(RECORDS FOR THE TASK)
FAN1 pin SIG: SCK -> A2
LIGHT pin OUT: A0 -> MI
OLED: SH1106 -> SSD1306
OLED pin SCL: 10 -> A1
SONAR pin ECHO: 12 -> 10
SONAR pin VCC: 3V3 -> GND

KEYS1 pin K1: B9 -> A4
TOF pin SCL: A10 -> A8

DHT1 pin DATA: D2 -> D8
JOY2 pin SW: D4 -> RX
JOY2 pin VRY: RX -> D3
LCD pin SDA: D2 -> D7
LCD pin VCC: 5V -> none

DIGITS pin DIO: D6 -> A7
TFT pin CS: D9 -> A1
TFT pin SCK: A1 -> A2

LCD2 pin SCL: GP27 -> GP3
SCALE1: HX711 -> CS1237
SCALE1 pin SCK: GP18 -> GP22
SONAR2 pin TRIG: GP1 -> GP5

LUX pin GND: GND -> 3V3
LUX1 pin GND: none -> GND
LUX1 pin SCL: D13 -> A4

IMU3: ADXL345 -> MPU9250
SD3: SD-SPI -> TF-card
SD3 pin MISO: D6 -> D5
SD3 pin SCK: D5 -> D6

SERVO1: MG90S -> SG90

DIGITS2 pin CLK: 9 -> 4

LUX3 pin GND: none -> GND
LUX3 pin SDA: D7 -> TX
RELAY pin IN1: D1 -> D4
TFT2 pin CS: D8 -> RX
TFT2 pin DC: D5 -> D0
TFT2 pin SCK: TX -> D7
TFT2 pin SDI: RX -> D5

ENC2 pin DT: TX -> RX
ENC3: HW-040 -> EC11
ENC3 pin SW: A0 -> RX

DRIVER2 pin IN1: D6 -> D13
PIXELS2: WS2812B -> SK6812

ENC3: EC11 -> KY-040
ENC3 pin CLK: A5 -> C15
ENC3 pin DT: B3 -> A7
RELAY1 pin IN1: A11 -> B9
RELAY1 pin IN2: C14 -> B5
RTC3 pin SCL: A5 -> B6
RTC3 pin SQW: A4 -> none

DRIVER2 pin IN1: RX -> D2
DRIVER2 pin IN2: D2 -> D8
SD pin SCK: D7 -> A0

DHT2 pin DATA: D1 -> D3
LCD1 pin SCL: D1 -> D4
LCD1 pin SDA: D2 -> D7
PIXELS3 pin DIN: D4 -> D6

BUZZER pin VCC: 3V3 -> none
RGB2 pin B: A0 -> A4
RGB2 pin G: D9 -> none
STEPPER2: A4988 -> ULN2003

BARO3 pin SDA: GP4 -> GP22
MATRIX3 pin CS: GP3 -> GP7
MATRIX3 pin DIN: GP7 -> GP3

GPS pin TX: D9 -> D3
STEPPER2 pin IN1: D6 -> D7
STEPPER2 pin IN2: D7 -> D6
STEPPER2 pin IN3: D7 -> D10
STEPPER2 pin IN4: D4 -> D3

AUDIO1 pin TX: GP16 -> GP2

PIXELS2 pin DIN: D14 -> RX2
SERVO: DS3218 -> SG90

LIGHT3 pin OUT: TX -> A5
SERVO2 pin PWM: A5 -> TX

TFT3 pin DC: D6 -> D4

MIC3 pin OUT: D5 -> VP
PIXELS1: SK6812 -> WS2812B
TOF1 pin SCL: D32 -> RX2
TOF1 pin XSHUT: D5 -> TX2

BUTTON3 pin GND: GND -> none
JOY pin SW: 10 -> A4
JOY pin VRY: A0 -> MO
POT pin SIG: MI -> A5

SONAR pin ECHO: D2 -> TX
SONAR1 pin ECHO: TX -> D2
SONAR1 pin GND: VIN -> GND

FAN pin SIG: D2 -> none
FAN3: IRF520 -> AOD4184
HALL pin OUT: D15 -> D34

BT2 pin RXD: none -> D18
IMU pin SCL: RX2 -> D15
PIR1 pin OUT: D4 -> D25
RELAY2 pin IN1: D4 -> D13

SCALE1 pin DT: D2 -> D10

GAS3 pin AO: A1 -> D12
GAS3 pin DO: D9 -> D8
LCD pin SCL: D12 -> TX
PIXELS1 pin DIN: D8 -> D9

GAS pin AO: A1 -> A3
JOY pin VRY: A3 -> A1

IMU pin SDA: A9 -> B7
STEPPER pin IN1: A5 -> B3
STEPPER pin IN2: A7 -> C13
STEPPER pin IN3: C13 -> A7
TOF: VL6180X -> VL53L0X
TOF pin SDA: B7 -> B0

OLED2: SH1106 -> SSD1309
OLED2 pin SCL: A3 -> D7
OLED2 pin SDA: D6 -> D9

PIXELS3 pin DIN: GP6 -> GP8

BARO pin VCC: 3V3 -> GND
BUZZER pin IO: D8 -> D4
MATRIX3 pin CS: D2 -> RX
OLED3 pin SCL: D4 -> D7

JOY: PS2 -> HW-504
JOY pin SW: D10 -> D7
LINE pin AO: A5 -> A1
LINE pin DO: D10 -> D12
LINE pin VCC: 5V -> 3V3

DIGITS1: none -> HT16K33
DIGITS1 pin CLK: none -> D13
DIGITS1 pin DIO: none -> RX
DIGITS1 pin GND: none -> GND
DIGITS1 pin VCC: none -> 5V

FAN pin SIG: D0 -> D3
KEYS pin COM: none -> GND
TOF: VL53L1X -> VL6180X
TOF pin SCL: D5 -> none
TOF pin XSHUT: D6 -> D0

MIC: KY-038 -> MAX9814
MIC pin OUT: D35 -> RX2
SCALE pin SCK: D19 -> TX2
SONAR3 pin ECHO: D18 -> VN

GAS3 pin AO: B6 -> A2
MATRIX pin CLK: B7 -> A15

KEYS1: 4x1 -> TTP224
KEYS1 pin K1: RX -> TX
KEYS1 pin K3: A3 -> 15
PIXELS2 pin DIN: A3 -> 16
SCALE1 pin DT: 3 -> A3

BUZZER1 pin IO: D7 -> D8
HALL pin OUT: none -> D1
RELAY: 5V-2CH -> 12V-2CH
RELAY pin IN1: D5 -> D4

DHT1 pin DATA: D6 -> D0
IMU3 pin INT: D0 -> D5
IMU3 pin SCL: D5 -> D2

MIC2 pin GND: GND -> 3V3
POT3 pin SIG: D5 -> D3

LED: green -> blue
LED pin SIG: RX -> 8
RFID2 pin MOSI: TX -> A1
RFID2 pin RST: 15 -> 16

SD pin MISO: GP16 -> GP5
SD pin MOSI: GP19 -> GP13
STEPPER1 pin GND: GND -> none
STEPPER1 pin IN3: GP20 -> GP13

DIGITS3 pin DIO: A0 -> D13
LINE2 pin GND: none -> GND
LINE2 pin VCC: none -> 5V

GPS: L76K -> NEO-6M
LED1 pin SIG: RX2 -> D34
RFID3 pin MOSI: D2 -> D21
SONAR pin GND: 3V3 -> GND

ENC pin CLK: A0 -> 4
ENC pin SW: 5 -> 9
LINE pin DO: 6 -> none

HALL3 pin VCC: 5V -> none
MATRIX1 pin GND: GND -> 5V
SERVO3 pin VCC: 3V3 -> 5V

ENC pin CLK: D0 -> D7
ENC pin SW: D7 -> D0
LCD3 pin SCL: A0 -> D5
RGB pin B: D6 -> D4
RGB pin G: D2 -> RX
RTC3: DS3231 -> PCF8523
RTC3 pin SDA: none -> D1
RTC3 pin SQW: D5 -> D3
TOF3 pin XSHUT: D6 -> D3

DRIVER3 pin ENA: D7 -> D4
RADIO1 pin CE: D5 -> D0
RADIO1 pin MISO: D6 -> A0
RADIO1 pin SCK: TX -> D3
(End RECORDS FOR THE TASK)
DESCRIPTION OF THE TASK: Read the records above. Show each line that has the string "XSHUT".

WRITTEN SOLUTION:
TOF1 pin XSHUT: D5 -> TX2
TOF pin XSHUT: D6 -> D0
TOF3 pin XSHUT: D6 -> D3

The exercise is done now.